▶ Work task: Only the lines from the one with "(411, 110) = (408, 414): blue" onward are wanted, through the last line of the entries, set down exactly.

Coordinate-based object records:
----------

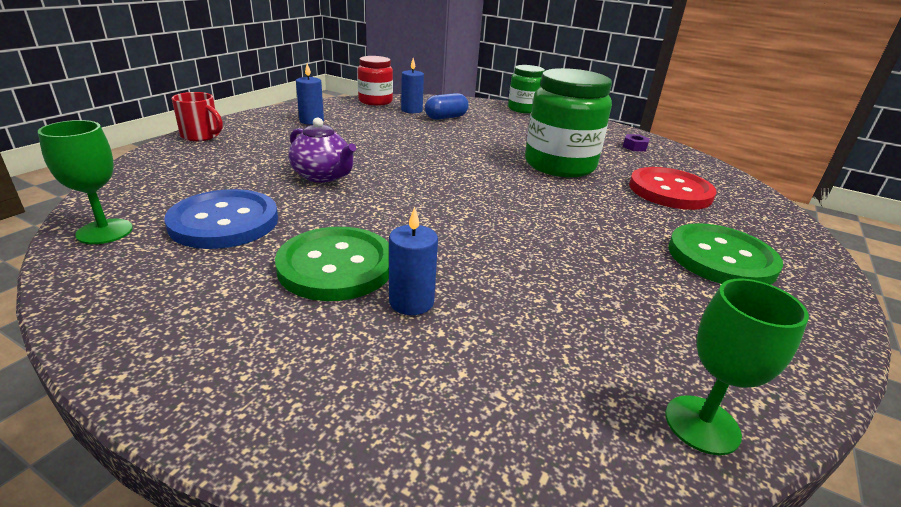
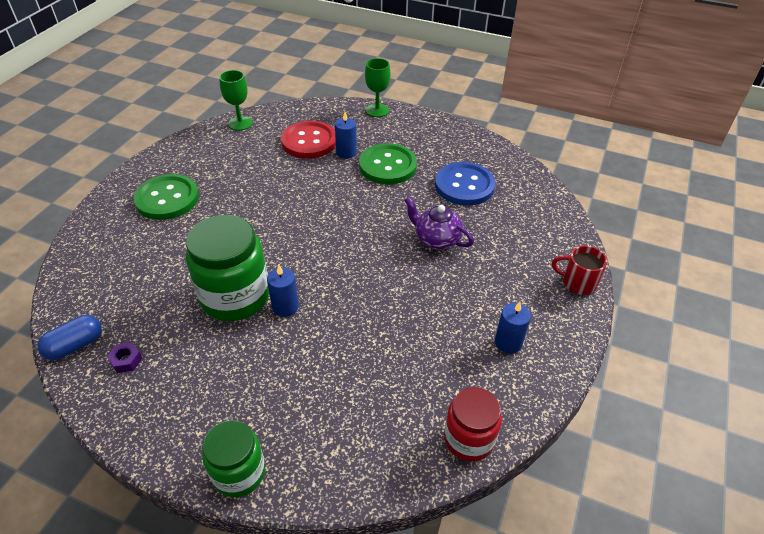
camera: 175 degrees right, 15 degrees up
(105, 231) = (516, 171): green goblet -> green goblet (377, 110)
(411, 110) = (408, 414): blue candle -> blue candle (285, 307)
(446, 117) = (357, 398): blue capsule -> blue capsule (75, 345)
(670, 191) = (148, 269): red button -> red button (309, 141)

----------

▶ Response box:
(411, 110) = (408, 414): blue candle -> blue candle (285, 307)
(446, 117) = (357, 398): blue capsule -> blue capsule (75, 345)
(670, 191) = (148, 269): red button -> red button (309, 141)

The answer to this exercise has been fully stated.